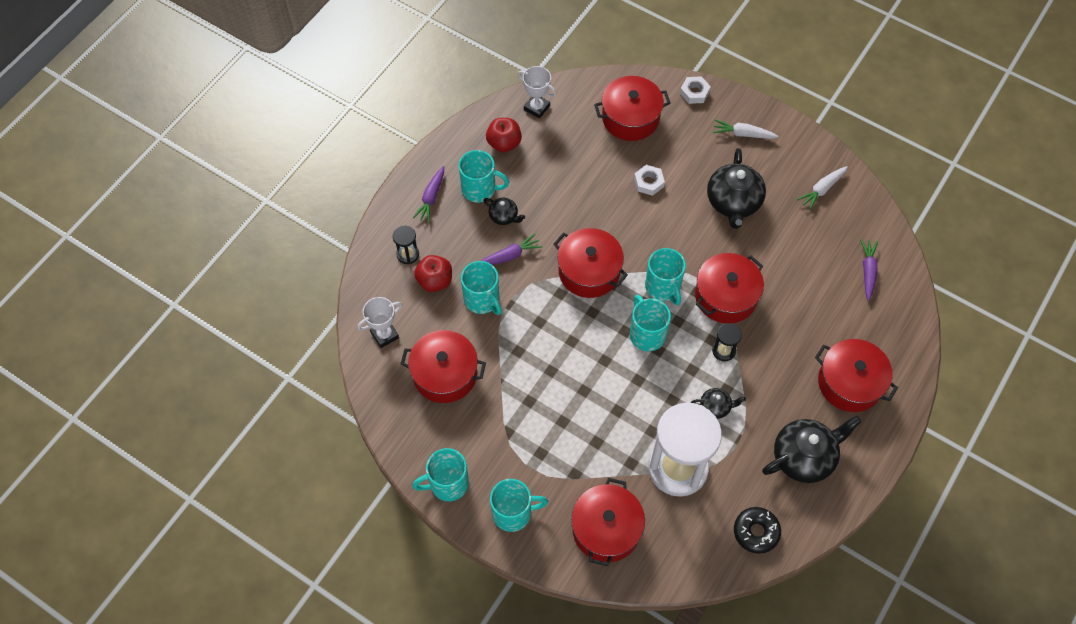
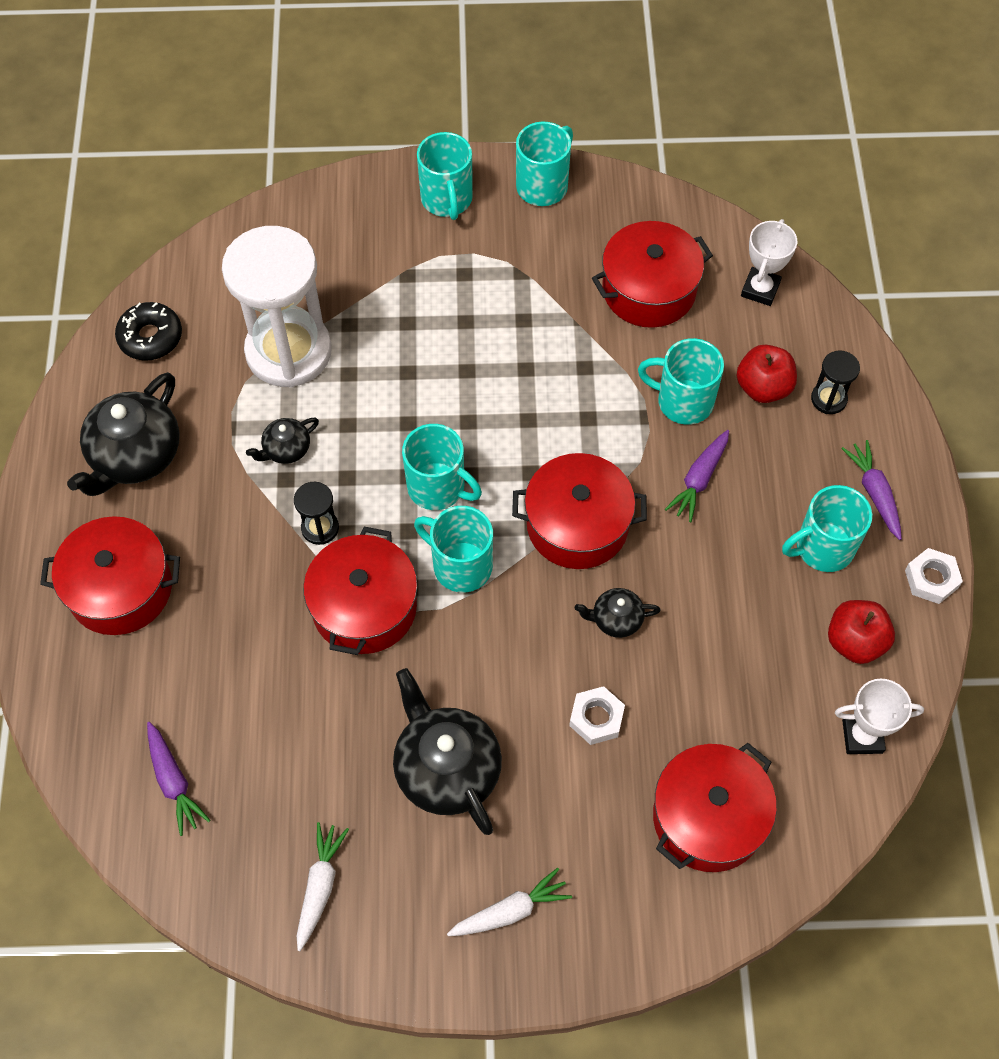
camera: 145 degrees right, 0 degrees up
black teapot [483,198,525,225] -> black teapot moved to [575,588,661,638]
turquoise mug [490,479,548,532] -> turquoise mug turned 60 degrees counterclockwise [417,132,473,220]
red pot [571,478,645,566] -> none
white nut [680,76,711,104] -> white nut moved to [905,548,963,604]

____

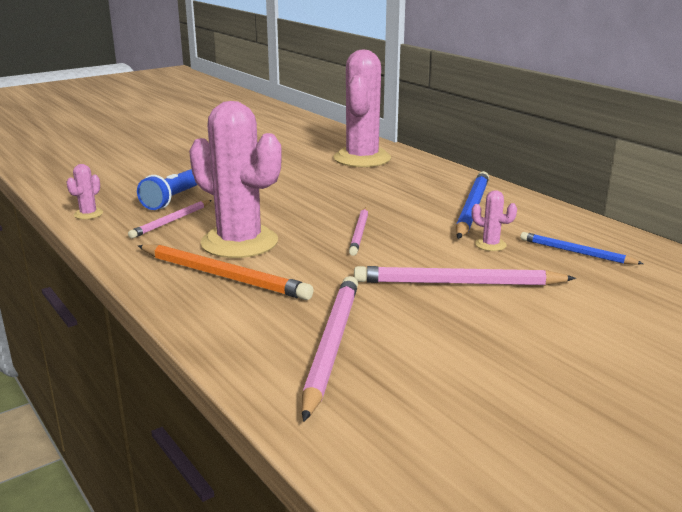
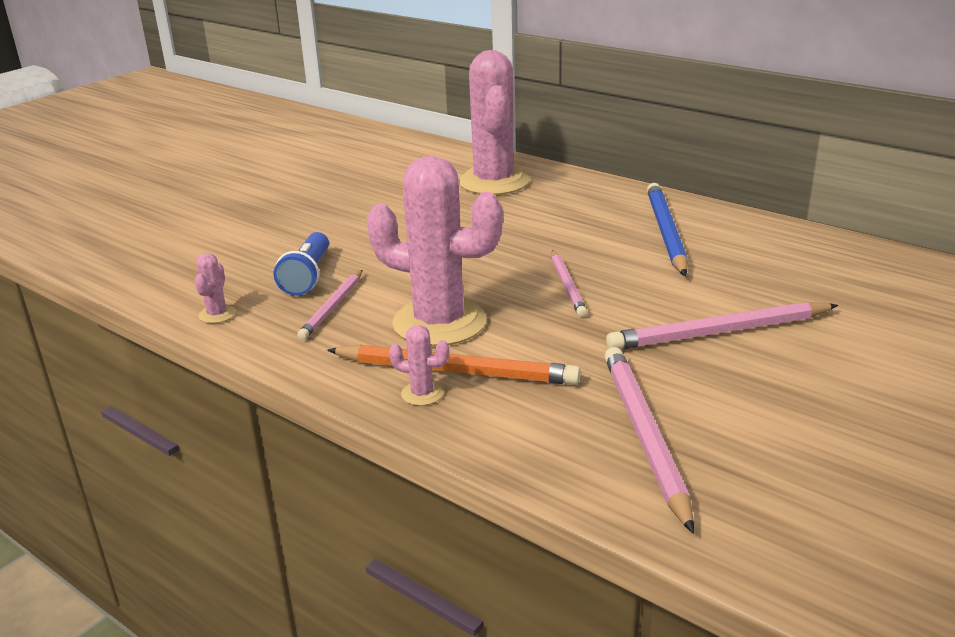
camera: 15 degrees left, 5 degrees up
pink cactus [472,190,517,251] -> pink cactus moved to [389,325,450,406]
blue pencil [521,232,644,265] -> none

____

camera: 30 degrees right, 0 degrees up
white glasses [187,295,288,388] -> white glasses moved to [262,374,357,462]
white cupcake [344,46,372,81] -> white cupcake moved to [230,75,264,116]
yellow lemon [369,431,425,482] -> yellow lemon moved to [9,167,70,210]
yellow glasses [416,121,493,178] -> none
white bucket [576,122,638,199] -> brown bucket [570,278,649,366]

____

- [THE PROBLEM]
Within the material above, the line with "camera: 145 degrees right, 0 degrees up" opens the range and the line with "white nut [680,76,711,104]" closes it; reproduce that range word for word.

- [WRITTEN SOLUTION]
camera: 145 degrees right, 0 degrees up
black teapot [483,198,525,225] -> black teapot moved to [575,588,661,638]
turquoise mug [490,479,548,532] -> turquoise mug turned 60 degrees counterclockwise [417,132,473,220]
red pot [571,478,645,566] -> none
white nut [680,76,711,104] -> white nut moved to [905,548,963,604]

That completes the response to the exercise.